Extracted records:
══════════════════════════════

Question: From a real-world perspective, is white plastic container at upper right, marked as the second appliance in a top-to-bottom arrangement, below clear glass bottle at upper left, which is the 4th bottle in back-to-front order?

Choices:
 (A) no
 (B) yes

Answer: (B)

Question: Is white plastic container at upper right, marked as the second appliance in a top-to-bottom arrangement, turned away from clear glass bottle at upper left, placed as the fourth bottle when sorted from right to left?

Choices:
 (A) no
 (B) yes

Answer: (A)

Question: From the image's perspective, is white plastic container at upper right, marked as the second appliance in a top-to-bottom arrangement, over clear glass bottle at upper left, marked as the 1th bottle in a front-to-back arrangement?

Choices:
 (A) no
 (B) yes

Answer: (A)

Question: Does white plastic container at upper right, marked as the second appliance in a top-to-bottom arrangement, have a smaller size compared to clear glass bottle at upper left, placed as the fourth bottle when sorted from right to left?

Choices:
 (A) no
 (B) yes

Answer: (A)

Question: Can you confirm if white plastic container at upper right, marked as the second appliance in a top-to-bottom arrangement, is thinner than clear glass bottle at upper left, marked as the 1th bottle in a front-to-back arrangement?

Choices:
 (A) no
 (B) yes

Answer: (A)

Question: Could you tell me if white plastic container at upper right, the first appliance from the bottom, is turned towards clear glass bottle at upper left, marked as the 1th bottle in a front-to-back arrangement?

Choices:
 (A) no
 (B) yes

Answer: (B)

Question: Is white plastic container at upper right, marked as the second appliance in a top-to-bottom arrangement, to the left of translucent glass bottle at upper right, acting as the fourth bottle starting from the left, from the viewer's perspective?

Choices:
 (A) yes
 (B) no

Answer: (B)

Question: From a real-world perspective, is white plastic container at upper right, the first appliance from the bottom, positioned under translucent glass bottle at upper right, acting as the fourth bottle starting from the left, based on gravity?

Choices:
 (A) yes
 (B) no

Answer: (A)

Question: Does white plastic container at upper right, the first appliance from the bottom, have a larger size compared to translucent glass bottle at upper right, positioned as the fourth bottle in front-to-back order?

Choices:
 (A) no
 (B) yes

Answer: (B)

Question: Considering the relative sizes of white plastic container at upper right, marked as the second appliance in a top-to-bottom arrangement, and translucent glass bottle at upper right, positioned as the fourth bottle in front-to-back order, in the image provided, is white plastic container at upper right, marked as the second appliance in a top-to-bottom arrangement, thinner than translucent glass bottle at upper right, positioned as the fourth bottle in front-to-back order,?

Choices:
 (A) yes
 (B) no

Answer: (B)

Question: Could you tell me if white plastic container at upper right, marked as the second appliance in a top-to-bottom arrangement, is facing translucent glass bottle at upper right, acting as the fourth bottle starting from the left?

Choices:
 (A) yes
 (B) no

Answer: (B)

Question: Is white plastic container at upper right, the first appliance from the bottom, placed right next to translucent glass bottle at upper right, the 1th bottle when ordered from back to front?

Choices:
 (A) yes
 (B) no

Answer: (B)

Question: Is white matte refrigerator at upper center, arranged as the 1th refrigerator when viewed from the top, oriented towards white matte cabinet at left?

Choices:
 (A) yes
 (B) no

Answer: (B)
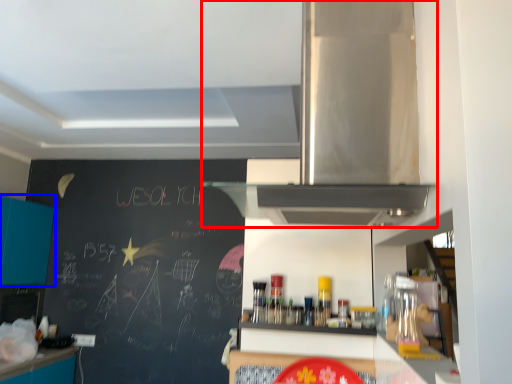
Question: Which object appears farthest to the camera in this image, home appliance (highlighted by a red box) or cabinetry (highlighted by a blue box)?

Choices:
 (A) home appliance
 (B) cabinetry

Answer: (B)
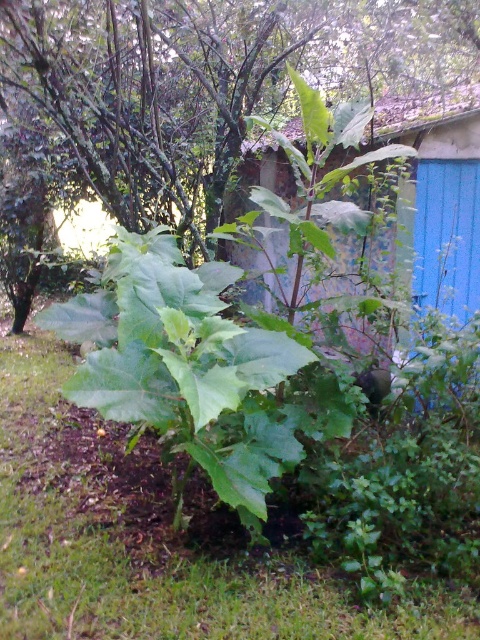
Is point (454, 19) positioned behind point (470, 196)?

Yes, point (454, 19) is farther from viewer.

What do you see at coordinates (202, 81) in the screenshot? This screenshot has height=640, width=480. I see `green leafy plant at center` at bounding box center [202, 81].

Find the location of a particular element. green leafy plant at center is located at coordinates (202, 81).

Which is above, green leafy grass at center or green leafy plant at center?

green leafy plant at center is higher up.

What do you see at coordinates (149, 541) in the screenshot? The width and height of the screenshot is (480, 640). I see `green leafy grass at center` at bounding box center [149, 541].

Does point (6, 524) lie behind point (132, 141)?

No, it is in front of (132, 141).

At what (x,y) coordinates should I click in order to perform the action: click on green leafy grass at center. Please return your answer as a coordinate pair (x, y). Looking at the image, I should click on (149, 541).

Is green leafy grass at center thinner than blue painted wood hut at center?

In fact, green leafy grass at center might be wider than blue painted wood hut at center.

Is point (327, 579) positioned behind point (435, 280)?

No, it is not.

Identify the location of green leafy grass at center. The height and width of the screenshot is (640, 480). (149, 541).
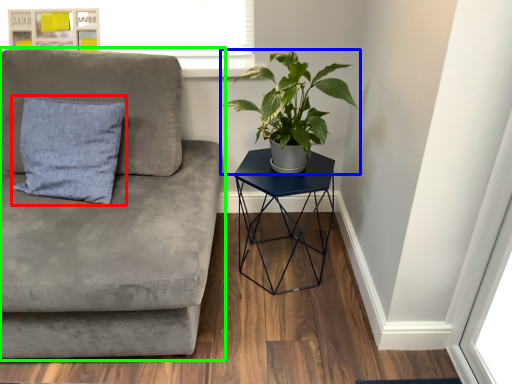
Question: Which is farther away from pillow (highlighted by a red box)? houseplant (highlighted by a blue box) or studio couch (highlighted by a green box)?

Choices:
 (A) houseplant
 (B) studio couch

Answer: (A)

══════════════════════════════

**Task prompt:** Rewrite all of the lines above as a numbered list, skipping any blank lines. Leave the pictures out of your answer.

**Response to this exercise:**
1. Question: From a real-world perspective, is white plastic container at upper right, marked as the second appliance in a top-to-bottom arrangement, below clear glass bottle at upper left, which is the 4th bottle in back-to-front order?
2. Choices:
3.  (A) no
4.  (B) yes
5. Answer: (B)
6. Question: Is white plastic container at upper right, marked as the second appliance in a top-to-bottom arrangement, turned away from clear glass bottle at upper left, placed as the fourth bottle when sorted from right to left?
7. Choices:
8.  (A) no
9.  (B) yes
10. Answer: (A)
11. Question: From the image's perspective, is white plastic container at upper right, marked as the second appliance in a top-to-bottom arrangement, over clear glass bottle at upper left, marked as the 1th bottle in a front-to-back arrangement?
12. Choices:
13.  (A) no
14.  (B) yes
15. Answer: (A)
16. Question: Does white plastic container at upper right, marked as the second appliance in a top-to-bottom arrangement, have a smaller size compared to clear glass bottle at upper left, placed as the fourth bottle when sorted from right to left?
17. Choices:
18.  (A) no
19.  (B) yes
20. Answer: (A)
21. Question: Can you confirm if white plastic container at upper right, marked as the second appliance in a top-to-bottom arrangement, is thinner than clear glass bottle at upper left, marked as the 1th bottle in a front-to-back arrangement?
22. Choices:
23.  (A) no
24.  (B) yes
25. Answer: (A)
26. Question: Could you tell me if white plastic container at upper right, the first appliance from the bottom, is turned towards clear glass bottle at upper left, marked as the 1th bottle in a front-to-back arrangement?
27. Choices:
28.  (A) no
29.  (B) yes
30. Answer: (B)
31. Question: Is white plastic container at upper right, marked as the second appliance in a top-to-bottom arrangement, to the left of translucent glass bottle at upper right, acting as the fourth bottle starting from the left, from the viewer's perspective?
32. Choices:
33.  (A) yes
34.  (B) no
35. Answer: (B)
36. Question: From a real-world perspective, is white plastic container at upper right, the first appliance from the bottom, positioned under translucent glass bottle at upper right, acting as the fourth bottle starting from the left, based on gravity?
37. Choices:
38.  (A) yes
39.  (B) no
40. Answer: (A)
41. Question: Does white plastic container at upper right, the first appliance from the bottom, have a larger size compared to translucent glass bottle at upper right, positioned as the fourth bottle in front-to-back order?
42. Choices:
43.  (A) no
44.  (B) yes
45. Answer: (B)
46. Question: Considering the relative sizes of white plastic container at upper right, marked as the second appliance in a top-to-bottom arrangement, and translucent glass bottle at upper right, positioned as the fourth bottle in front-to-back order, in the image provided, is white plastic container at upper right, marked as the second appliance in a top-to-bottom arrangement, thinner than translucent glass bottle at upper right, positioned as the fourth bottle in front-to-back order,?
47. Choices:
48.  (A) yes
49.  (B) no
50. Answer: (B)
51. Question: Could you tell me if white plastic container at upper right, marked as the second appliance in a top-to-bottom arrangement, is facing translucent glass bottle at upper right, acting as the fourth bottle starting from the left?
52. Choices:
53.  (A) yes
54.  (B) no
55. Answer: (B)
56. Question: Is white plastic container at upper right, the first appliance from the bottom, placed right next to translucent glass bottle at upper right, the 1th bottle when ordered from back to front?
57. Choices:
58.  (A) yes
59.  (B) no
60. Answer: (B)
61. Question: Is white matte refrigerator at upper center, arranged as the 1th refrigerator when viewed from the top, oriented towards white matte cabinet at left?
62. Choices:
63.  (A) yes
64.  (B) no
65. Answer: (B)
66. Question: Which object appears farthest to the camera in this image, home appliance (highlighted by a red box) or cabinetry (highlighted by a blue box)?
67. Choices:
68.  (A) home appliance
69.  (B) cabinetry
70. Answer: (B)
71. Is point (454, 19) positioned behind point (470, 196)?
72. Yes, point (454, 19) is farther from viewer.
73. What do you see at coordinates (202, 81) in the screenshot? This screenshot has height=640, width=480. I see `green leafy plant at center` at bounding box center [202, 81].
74. Find the location of a particular element. green leafy plant at center is located at coordinates (202, 81).
75. Which is above, green leafy grass at center or green leafy plant at center?
76. green leafy plant at center is higher up.
77. What do you see at coordinates (149, 541) in the screenshot? The width and height of the screenshot is (480, 640). I see `green leafy grass at center` at bounding box center [149, 541].
78. Does point (6, 524) lie behind point (132, 141)?
79. No, it is in front of (132, 141).
80. At what (x,y) coordinates should I click in order to perform the action: click on green leafy grass at center. Please return your answer as a coordinate pair (x, y). Looking at the image, I should click on (149, 541).
81. Is green leafy grass at center thinner than blue painted wood hut at center?
82. In fact, green leafy grass at center might be wider than blue painted wood hut at center.
83. Is point (327, 579) positioned behind point (435, 280)?
84. No, it is not.
85. Identify the location of green leafy grass at center. The height and width of the screenshot is (640, 480). (149, 541).
86. Question: Which is farther away from pillow (highlighted by a red box)? houseplant (highlighted by a blue box) or studio couch (highlighted by a green box)?
87. Choices:
88.  (A) houseplant
89.  (B) studio couch
90. Answer: (A)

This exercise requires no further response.